___ SOURCE MATERIAL ___

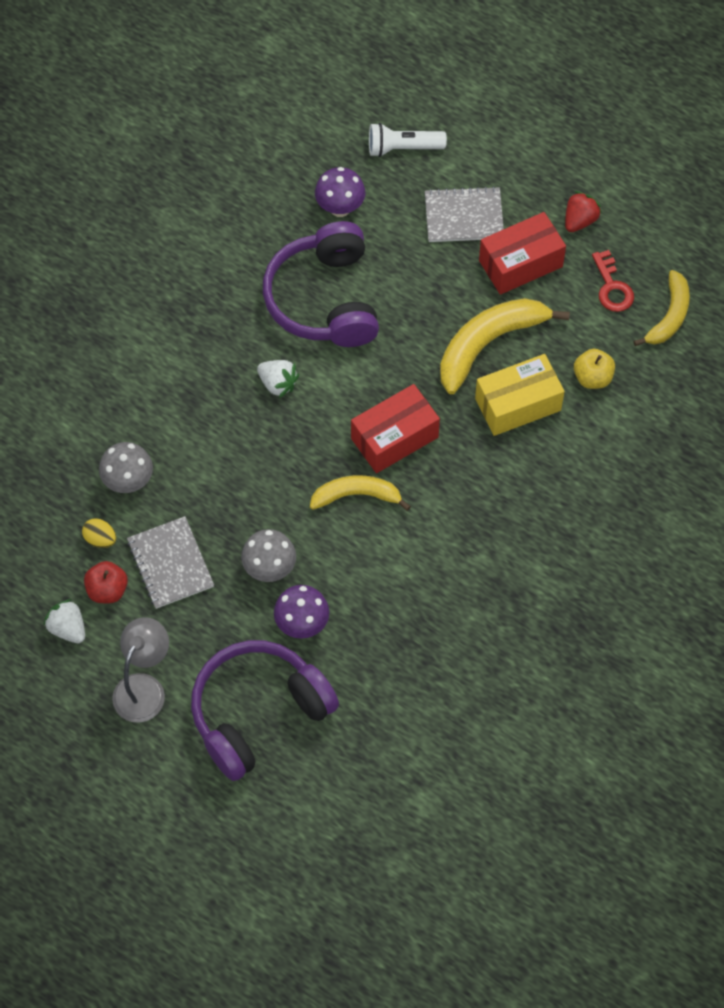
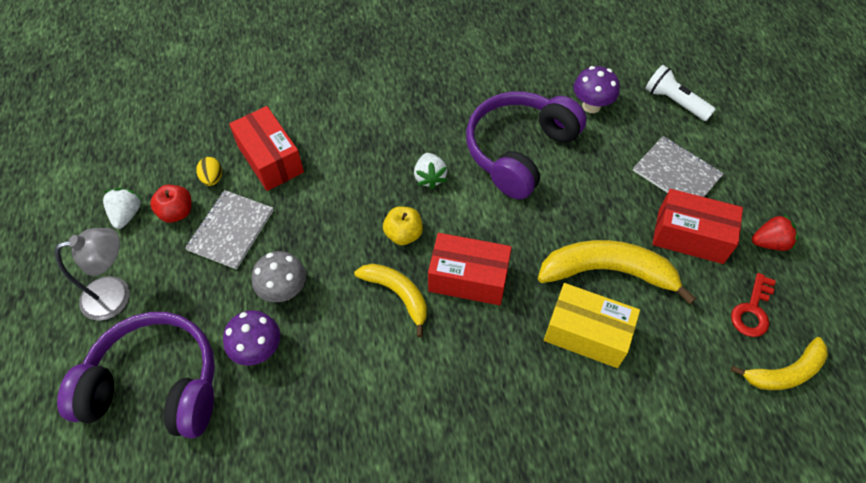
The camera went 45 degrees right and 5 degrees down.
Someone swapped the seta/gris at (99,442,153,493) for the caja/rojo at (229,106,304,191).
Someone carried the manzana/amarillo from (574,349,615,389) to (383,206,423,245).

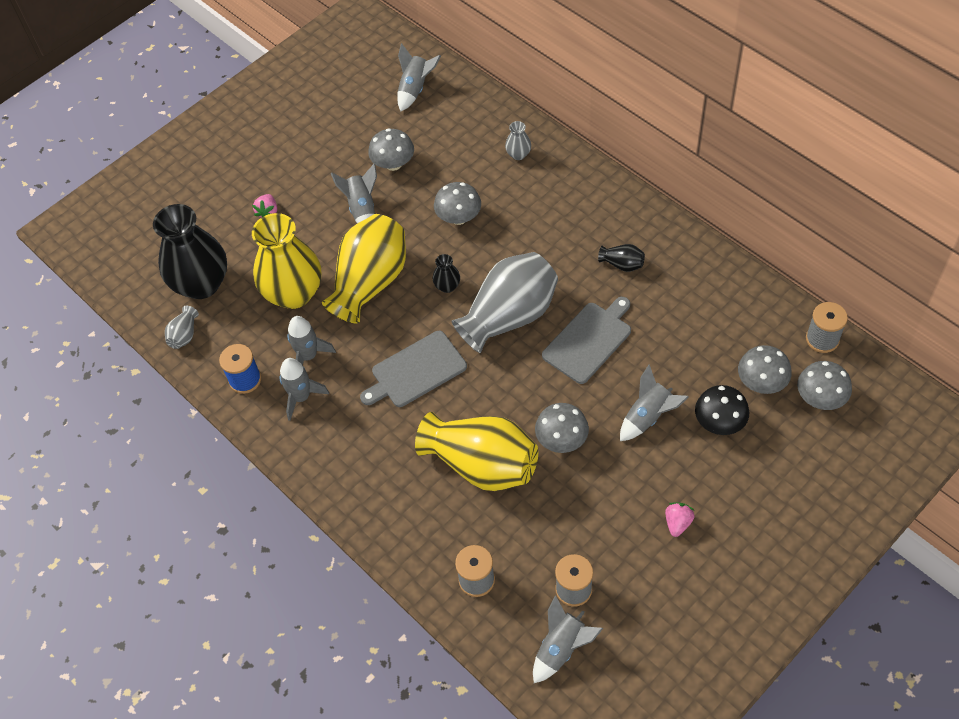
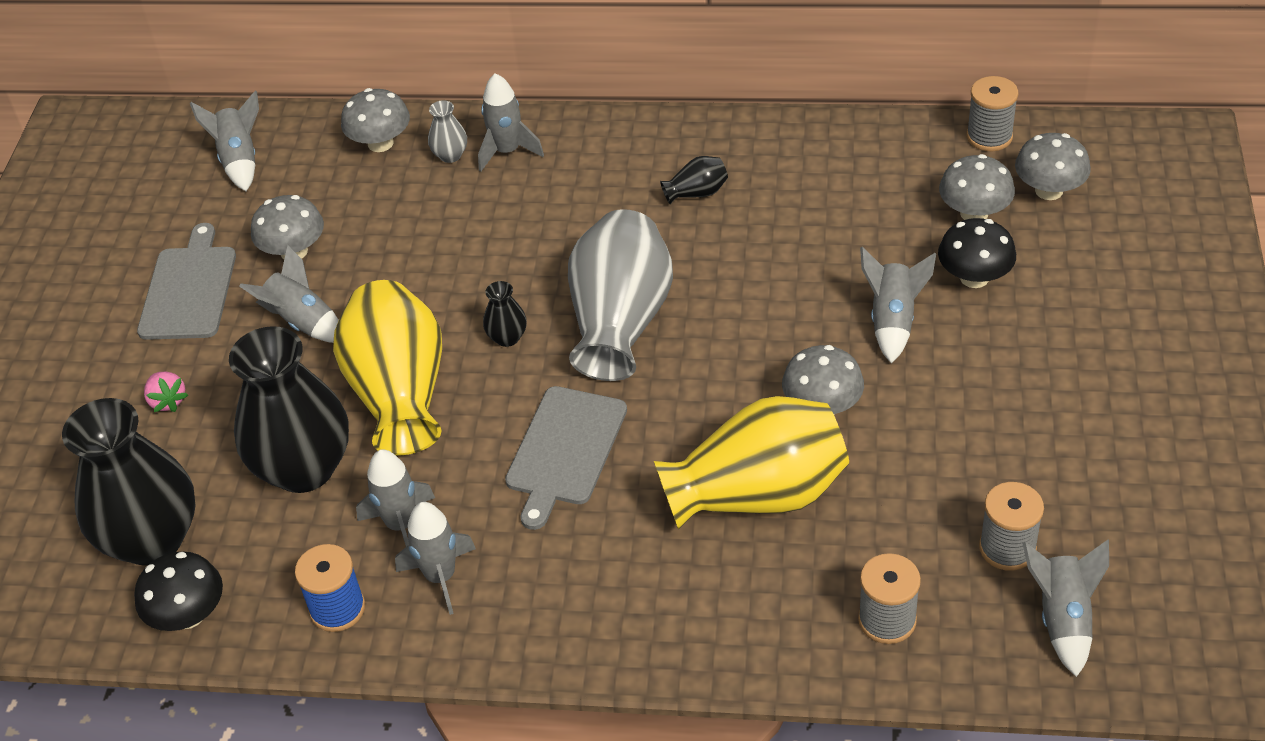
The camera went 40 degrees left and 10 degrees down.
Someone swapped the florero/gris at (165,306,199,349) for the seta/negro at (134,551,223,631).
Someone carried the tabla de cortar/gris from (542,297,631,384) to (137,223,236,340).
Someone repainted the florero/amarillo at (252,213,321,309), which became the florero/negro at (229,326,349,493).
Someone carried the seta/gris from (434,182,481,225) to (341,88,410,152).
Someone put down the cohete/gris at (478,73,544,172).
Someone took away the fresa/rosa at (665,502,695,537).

___

ABOUT THIS EXERCISE ▸ Print, please, exactly the lines from the one holding "Someone carried the manzana/amarillo" through the final line of the data, both included, while leaving out each picture.

RESULT OF THE TASK ▸
Someone carried the manzana/amarillo from (574,349,615,389) to (383,206,423,245).

The camera went 40 degrees left and 10 degrees down.
Someone swapped the florero/gris at (165,306,199,349) for the seta/negro at (134,551,223,631).
Someone carried the tabla de cortar/gris from (542,297,631,384) to (137,223,236,340).
Someone repainted the florero/amarillo at (252,213,321,309), which became the florero/negro at (229,326,349,493).
Someone carried the seta/gris from (434,182,481,225) to (341,88,410,152).
Someone put down the cohete/gris at (478,73,544,172).
Someone took away the fresa/rosa at (665,502,695,537).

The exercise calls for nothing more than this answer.